**Data provided**
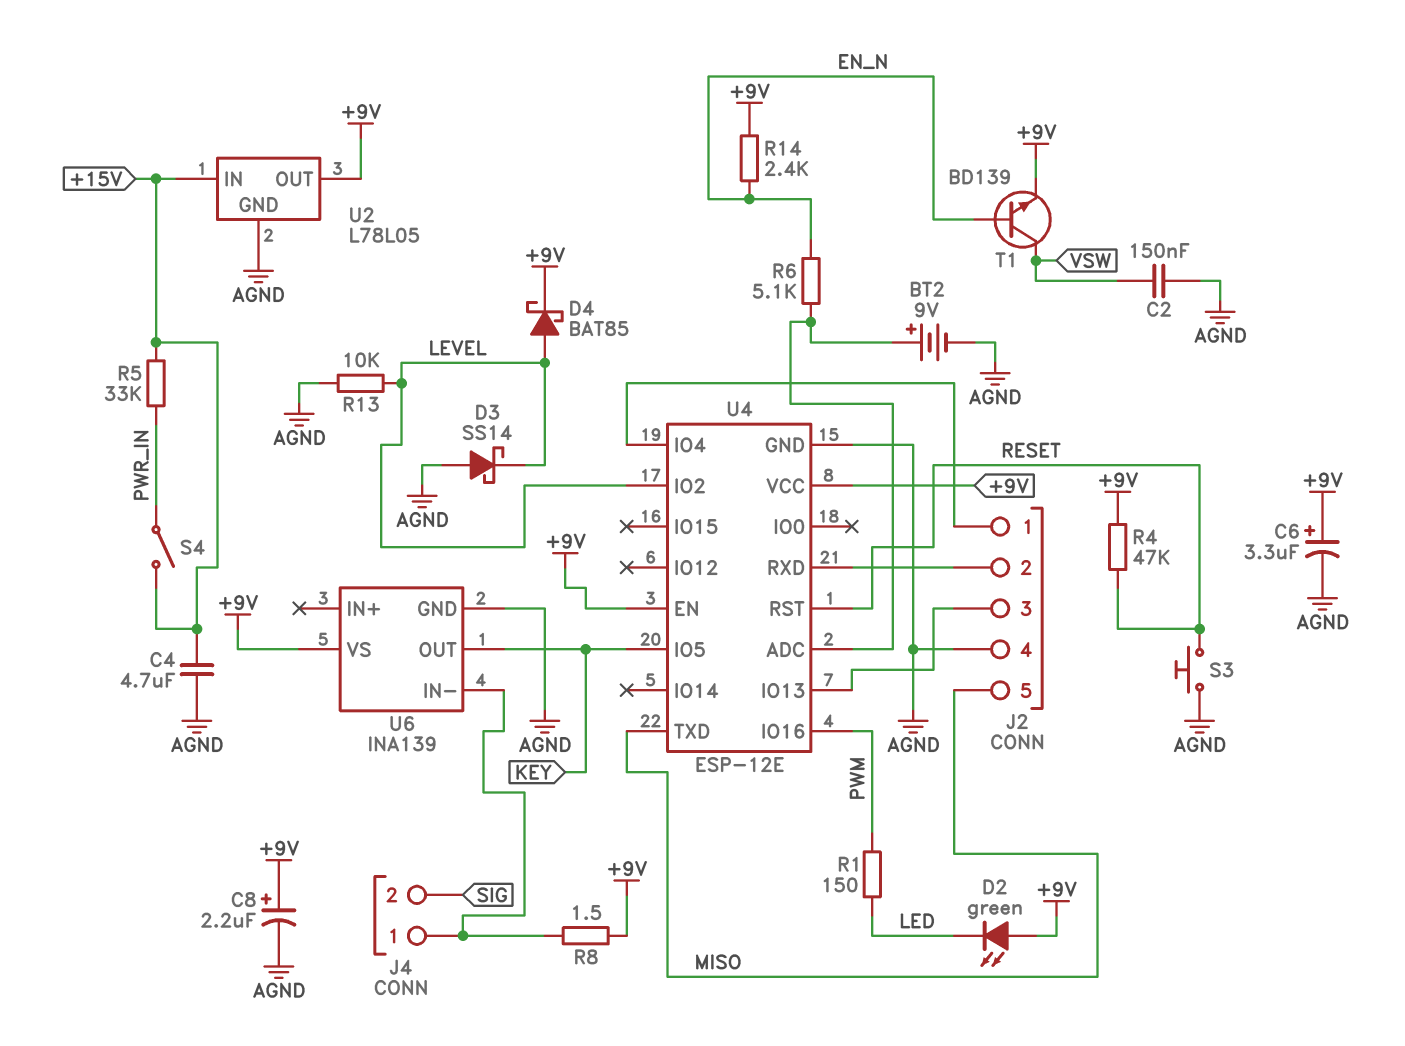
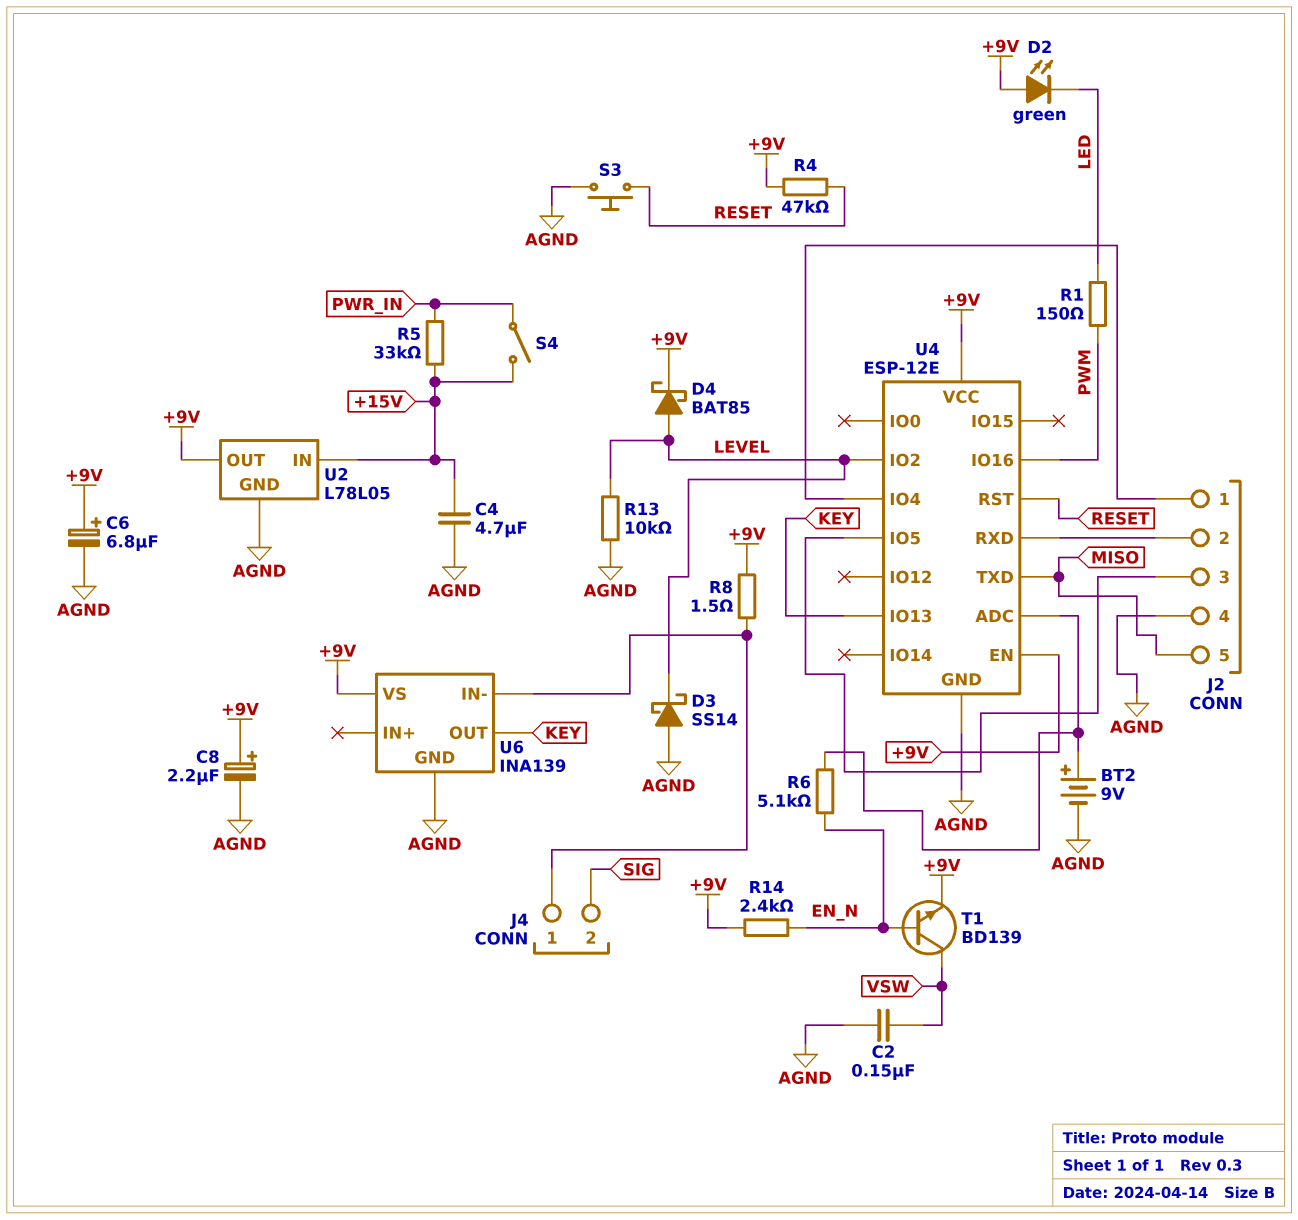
C6: 3.3uF (plus +9V, minus AGND) -> 6.8uF (plus +9V, minus AGND)
U4 pin IO5: KEY -> J2/3
U4 pin IO13: J2/3 -> KEY

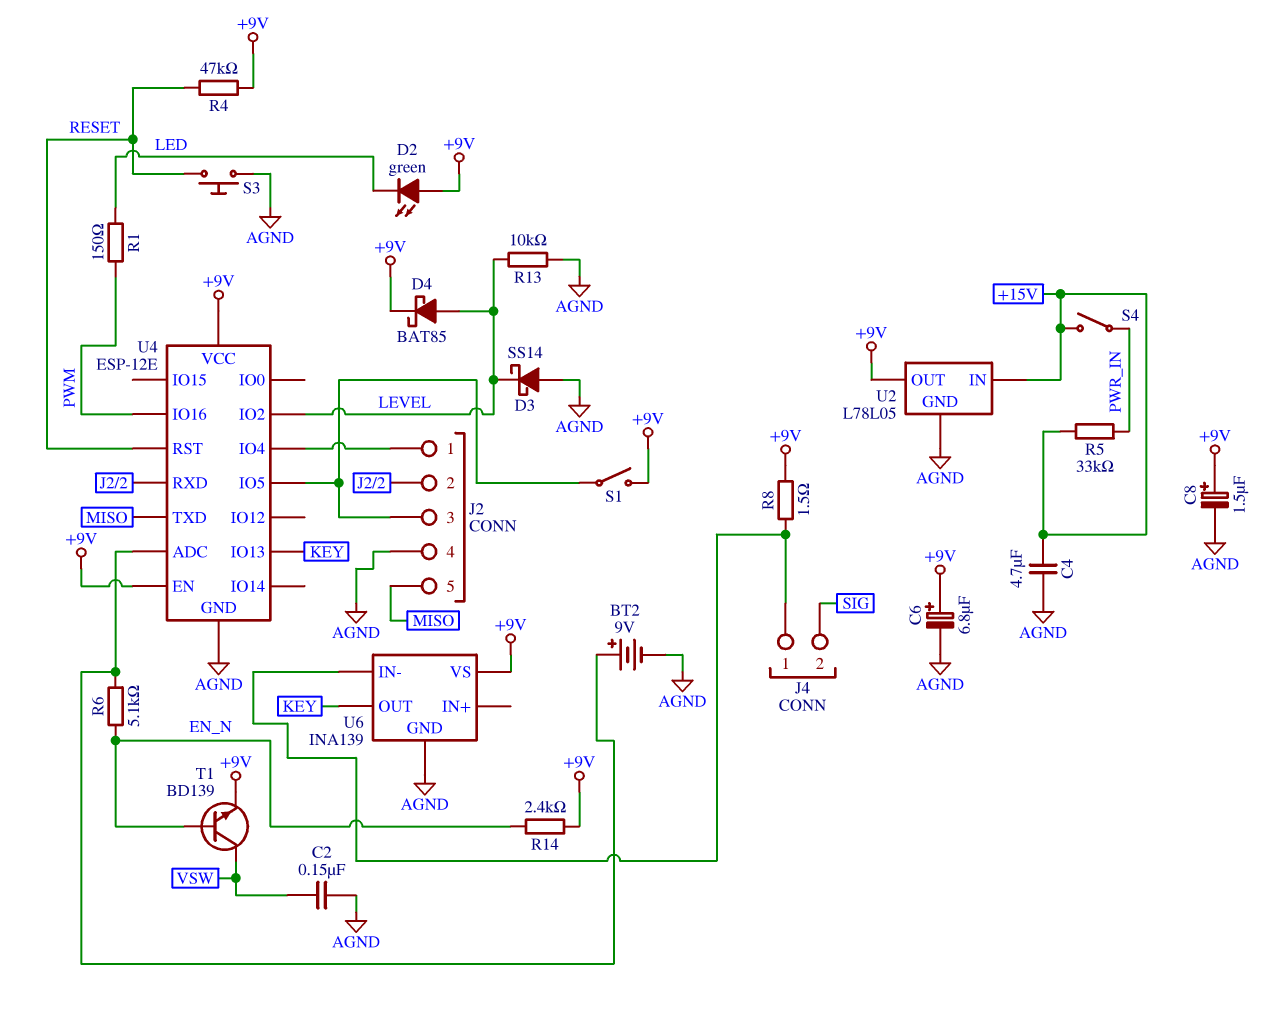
C8: 2.2uF (plus +9V, minus AGND) -> 1.5uF (plus +9V, minus AGND)
S1: none -> switch (+9V, J2/3)

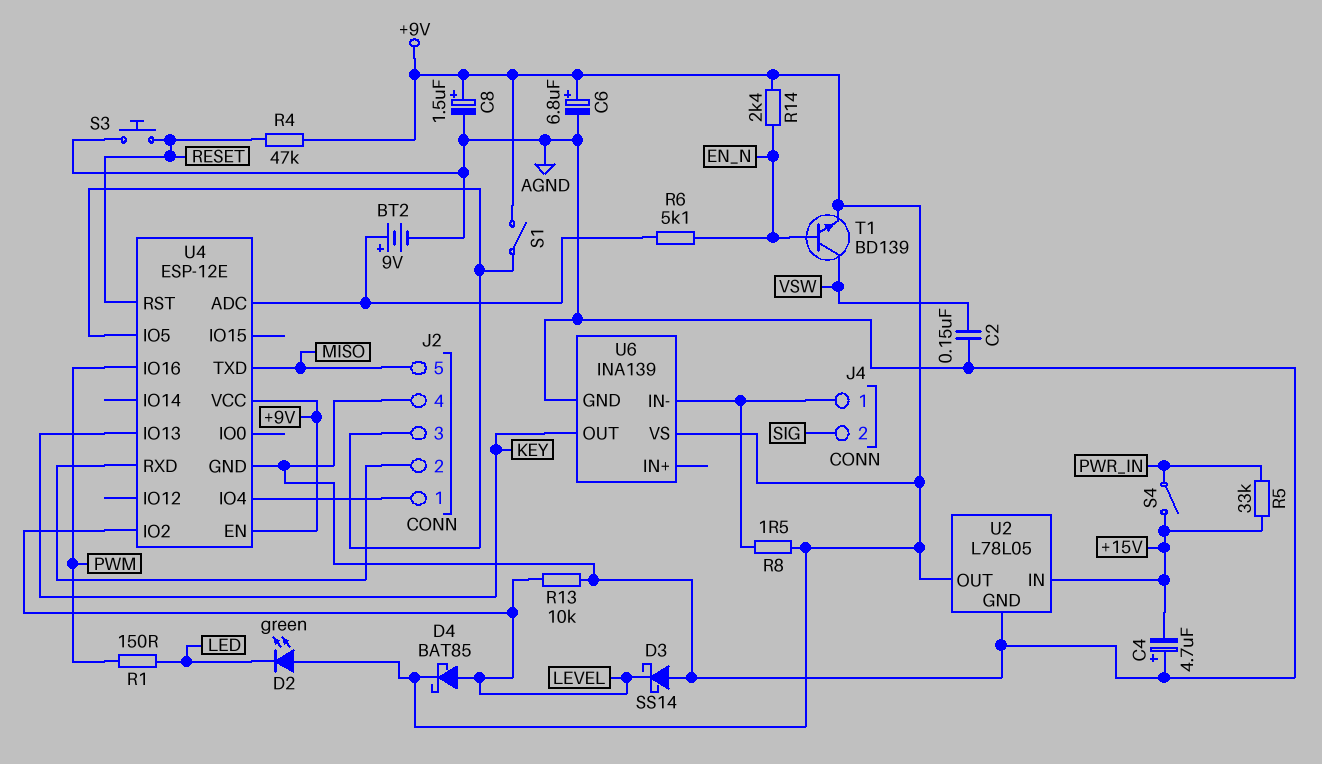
C4: 4.7uF (+15V, AGND) -> 4.7uF (plus AGND, minus +15V)

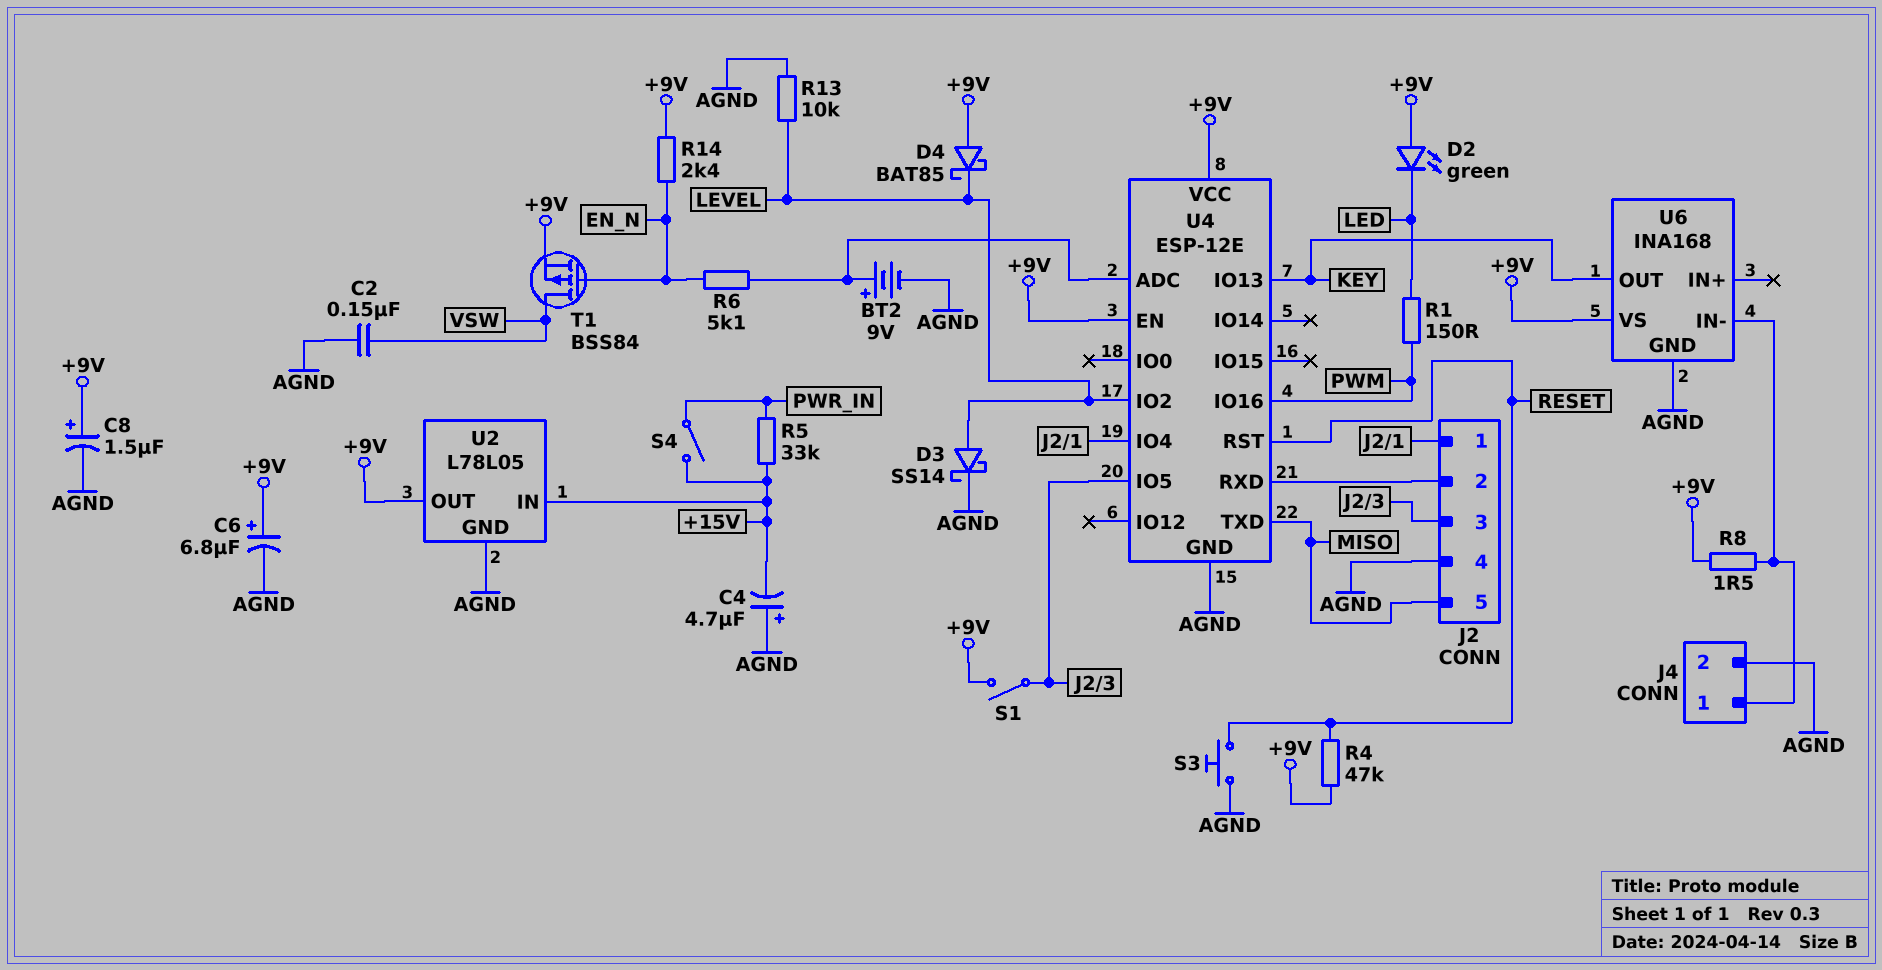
D3: schottky SS14 (A AGND, K LEVEL) -> schottky SS14 (A LEVEL, K AGND)
D4: schottky BAT85 (A LEVEL, K +9V) -> schottky BAT85 (A +9V, K LEVEL)
J4 pin 2: SIG -> AGND
T1: NPN BD139 (B EN_N, C VSW, E +9V) -> PMOS BSS84 (G EN_N, D VSW, S +9V)
U6: INA139 -> INA168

**Task to complete**
Go back to the records above and write them out exactly, without the pictures.

**Response box**
C6: 3.3uF (plus +9V, minus AGND) -> 6.8uF (plus +9V, minus AGND)
U4 pin IO5: KEY -> J2/3
U4 pin IO13: J2/3 -> KEY

C8: 2.2uF (plus +9V, minus AGND) -> 1.5uF (plus +9V, minus AGND)
S1: none -> switch (+9V, J2/3)

C4: 4.7uF (+15V, AGND) -> 4.7uF (plus AGND, minus +15V)

D3: schottky SS14 (A AGND, K LEVEL) -> schottky SS14 (A LEVEL, K AGND)
D4: schottky BAT85 (A LEVEL, K +9V) -> schottky BAT85 (A +9V, K LEVEL)
J4 pin 2: SIG -> AGND
T1: NPN BD139 (B EN_N, C VSW, E +9V) -> PMOS BSS84 (G EN_N, D VSW, S +9V)
U6: INA139 -> INA168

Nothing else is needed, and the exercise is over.